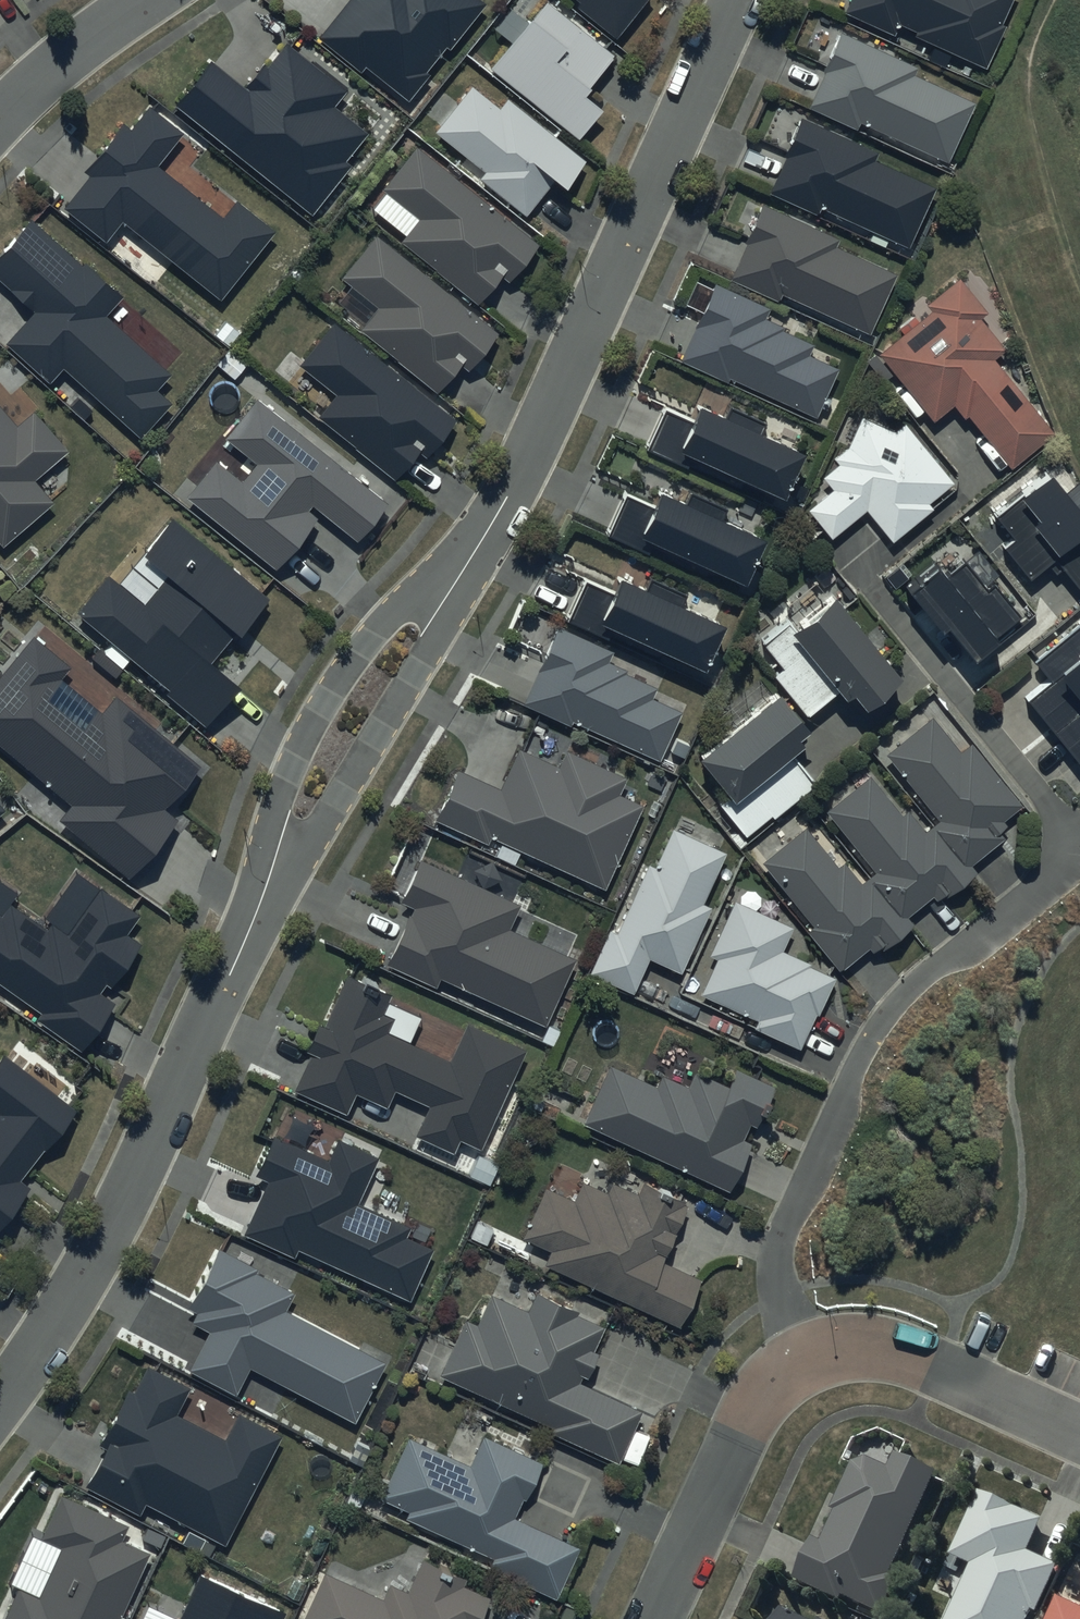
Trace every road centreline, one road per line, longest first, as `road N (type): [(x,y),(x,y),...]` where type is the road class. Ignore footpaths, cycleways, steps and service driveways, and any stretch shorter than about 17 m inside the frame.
road 1 (residential): [(811,1354),(782,1295),(779,1251),(868,1043),(923,978),(1079,856)]
road 2 (residential): [(477,549),(740,0)]
road 3 (residential): [(0,1402),(103,1245),(265,892)]
road 4 (residential): [(265,892),(267,842),(324,703),(404,602),(477,549)]
road 5 (residential): [(477,549),(442,633),(308,853),(265,892)]
road 6 (residential): [(1079,849),(844,546)]
road 7 (residential): [(655,1618),(765,1394),(811,1354)]
road 8 (residential): [(811,1354),(886,1345),(1079,1430)]
road 9 (residential): [(142,0),(38,78),(0,121)]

= = =

• Problem description
What's needed is every line above, retyped exactly and free of pictures.

• Result of this task
Trace every road centreline, one road per line, longest first, as `road N (type): [(x,y),(x,y),...]` where type is the road class. Ignore footpaths, cycleways, steps and service driveways, and any stretch shorter than about 17 m inside the frame.
road 1 (residential): [(811,1354),(782,1295),(779,1251),(868,1043),(923,978),(1079,856)]
road 2 (residential): [(477,549),(740,0)]
road 3 (residential): [(0,1402),(103,1245),(265,892)]
road 4 (residential): [(265,892),(267,842),(324,703),(404,602),(477,549)]
road 5 (residential): [(477,549),(442,633),(308,853),(265,892)]
road 6 (residential): [(1079,849),(844,546)]
road 7 (residential): [(655,1618),(765,1394),(811,1354)]
road 8 (residential): [(811,1354),(886,1345),(1079,1430)]
road 9 (residential): [(142,0),(38,78),(0,121)]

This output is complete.